-- Assigned task --
After removing every image, reproduce the data exactly as it appears.

(Difference listings)
■ ■ ■ ■

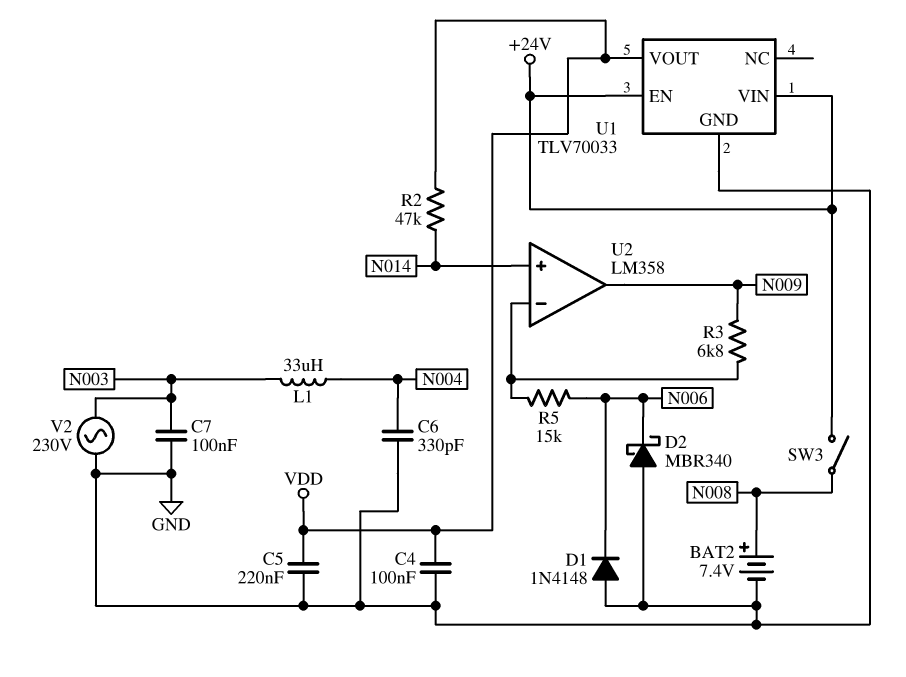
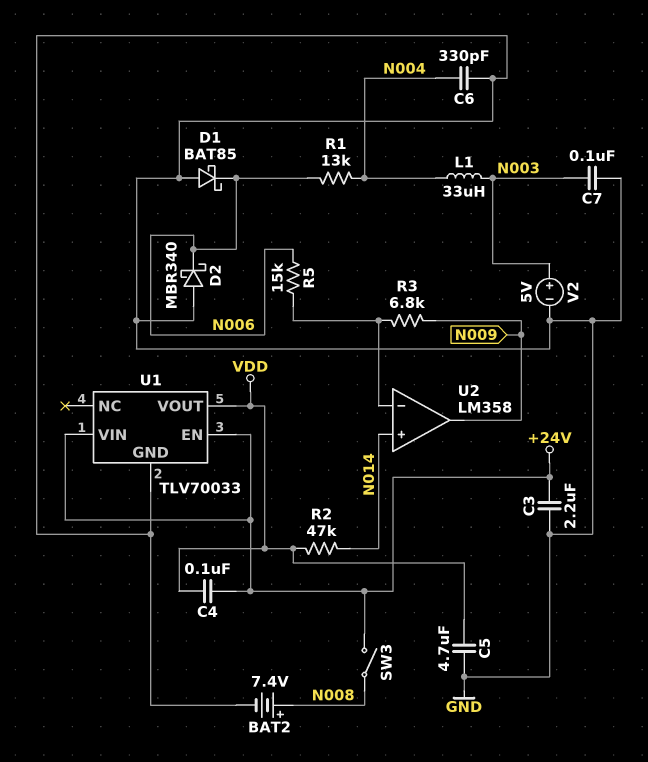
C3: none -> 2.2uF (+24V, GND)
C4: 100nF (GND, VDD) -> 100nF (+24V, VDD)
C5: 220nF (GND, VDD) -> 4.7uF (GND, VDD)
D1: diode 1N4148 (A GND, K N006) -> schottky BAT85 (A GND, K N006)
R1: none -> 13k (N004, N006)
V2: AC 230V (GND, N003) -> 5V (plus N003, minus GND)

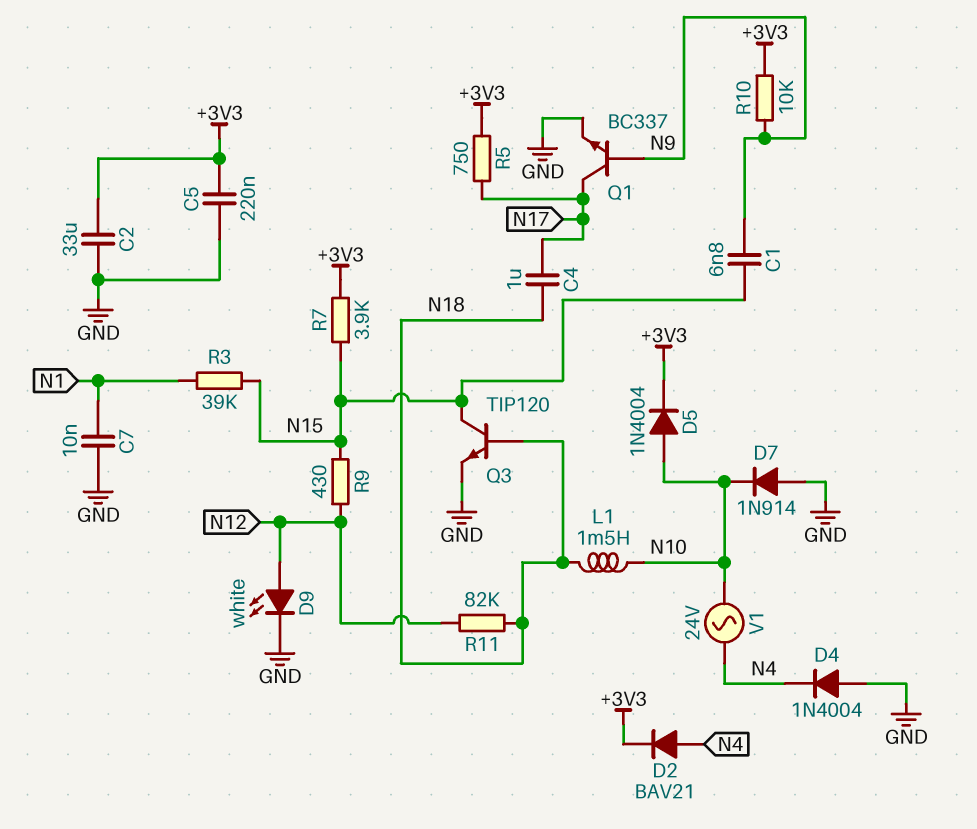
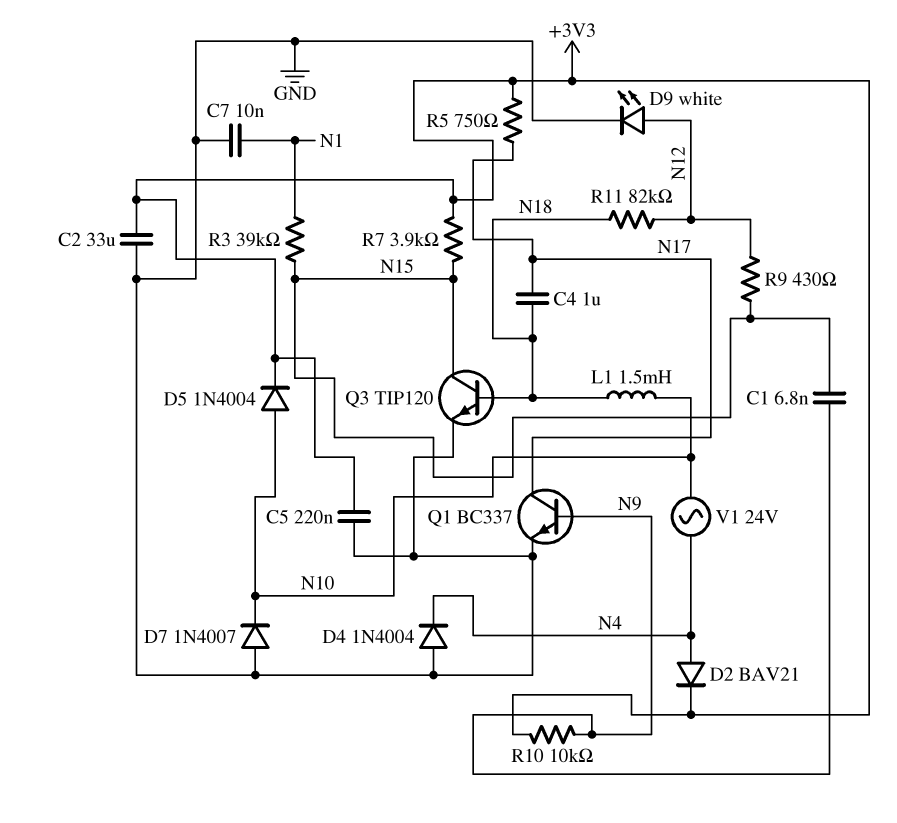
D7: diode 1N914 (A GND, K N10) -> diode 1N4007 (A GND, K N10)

■ ■ ■ ■

-- Problem solution --
C3: none -> 2.2uF (+24V, GND)
C4: 100nF (GND, VDD) -> 100nF (+24V, VDD)
C5: 220nF (GND, VDD) -> 4.7uF (GND, VDD)
D1: diode 1N4148 (A GND, K N006) -> schottky BAT85 (A GND, K N006)
R1: none -> 13k (N004, N006)
V2: AC 230V (GND, N003) -> 5V (plus N003, minus GND)

D7: diode 1N914 (A GND, K N10) -> diode 1N4007 (A GND, K N10)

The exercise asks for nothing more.